▶ _INSTRUCTIONS TO FOLLOW_
Which lines below contain the word "drum"? Copy each of them.

══ TASK INPUT ══

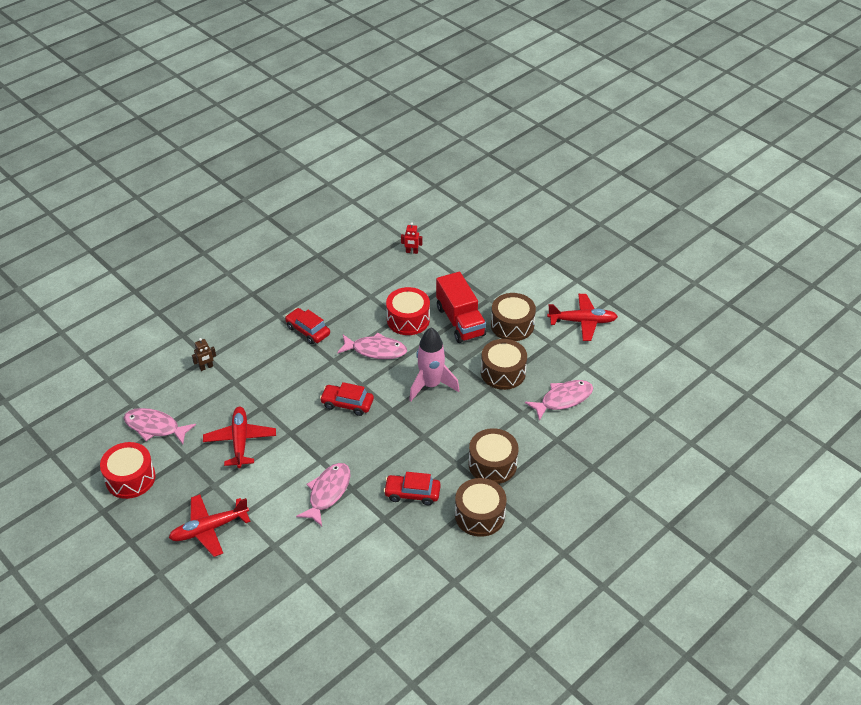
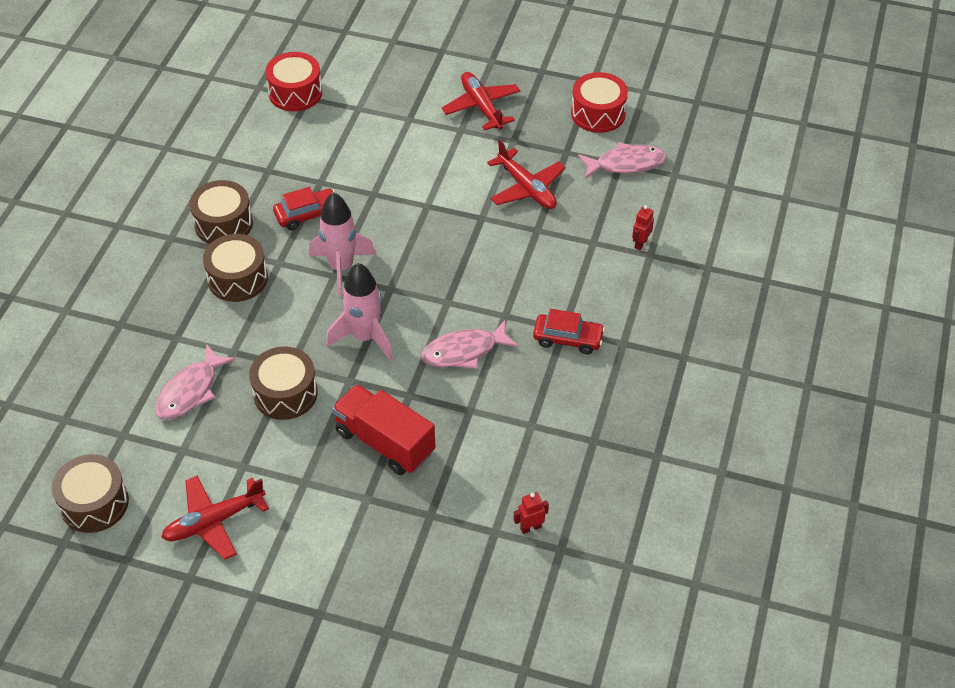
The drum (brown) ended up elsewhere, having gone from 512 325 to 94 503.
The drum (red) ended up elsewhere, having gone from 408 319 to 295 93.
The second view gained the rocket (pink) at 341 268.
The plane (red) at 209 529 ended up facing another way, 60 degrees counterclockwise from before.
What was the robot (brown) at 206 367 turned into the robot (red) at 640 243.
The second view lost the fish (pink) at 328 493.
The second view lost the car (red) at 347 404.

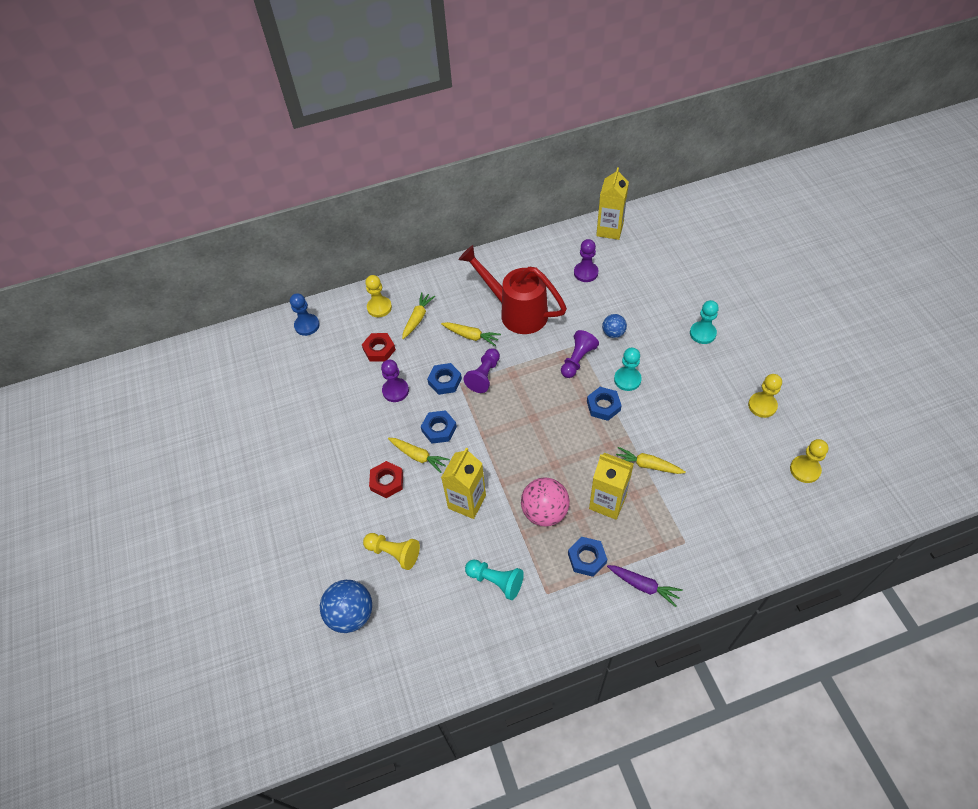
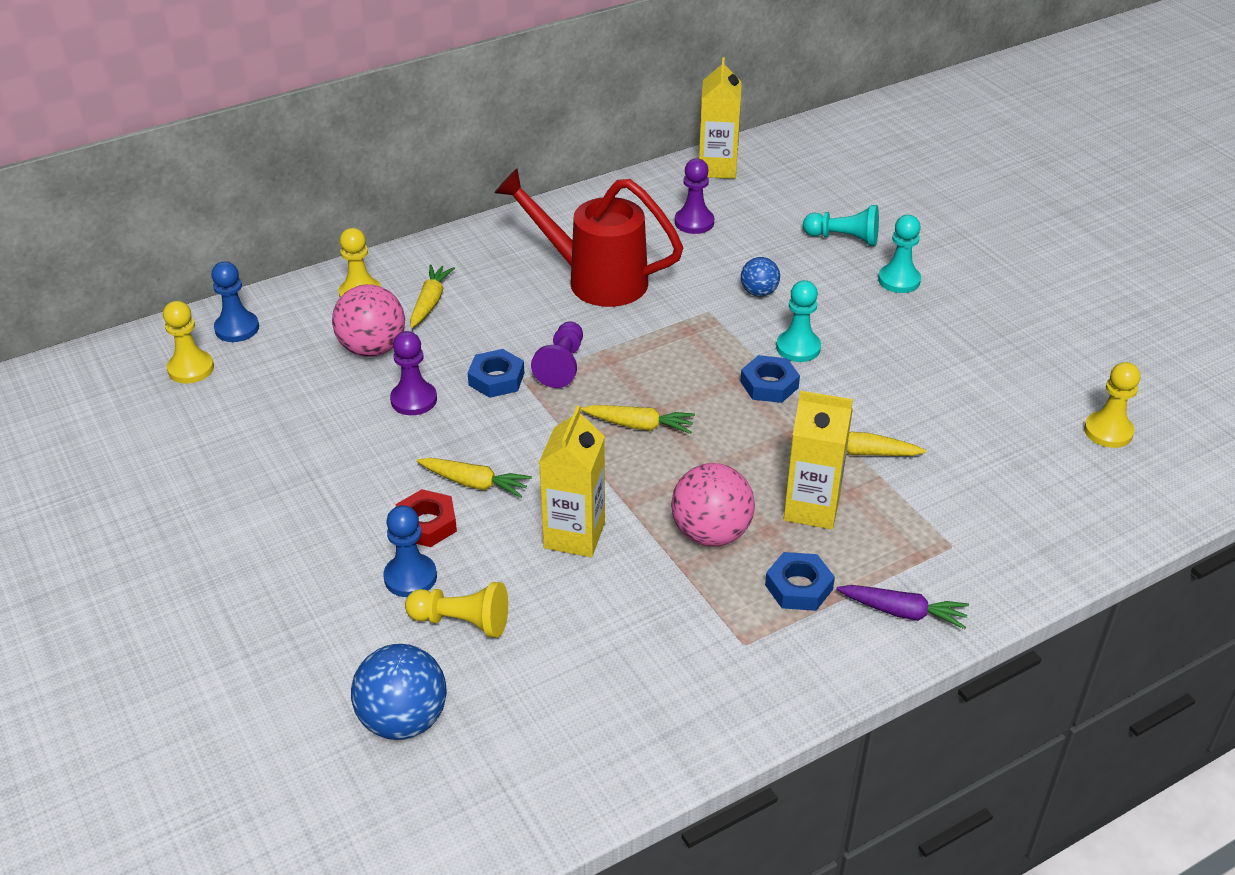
The pawn (yellow) ended up elsewhere, having gone from 762 405 to 191 369.
Where the nut (red) stood at 379 350, the ball (pink) came to stand at 372 348.
The second view gained the pawn (blue) at 410 577.
The carrot (yellow) ended up elsewhere, having gone from 471 336 to 638 425.
The pawn (turquoise) ended up elsewhere, having gone from 496 581 to 844 238.
The second view lost the nut (blue) at 439 429.
The second view lost the pawn (purple) at 577 360.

═══

▶ _YOUR SOLUTION_
The drum (brown) ended up elsewhere, having gone from 512 325 to 94 503.
The drum (red) ended up elsewhere, having gone from 408 319 to 295 93.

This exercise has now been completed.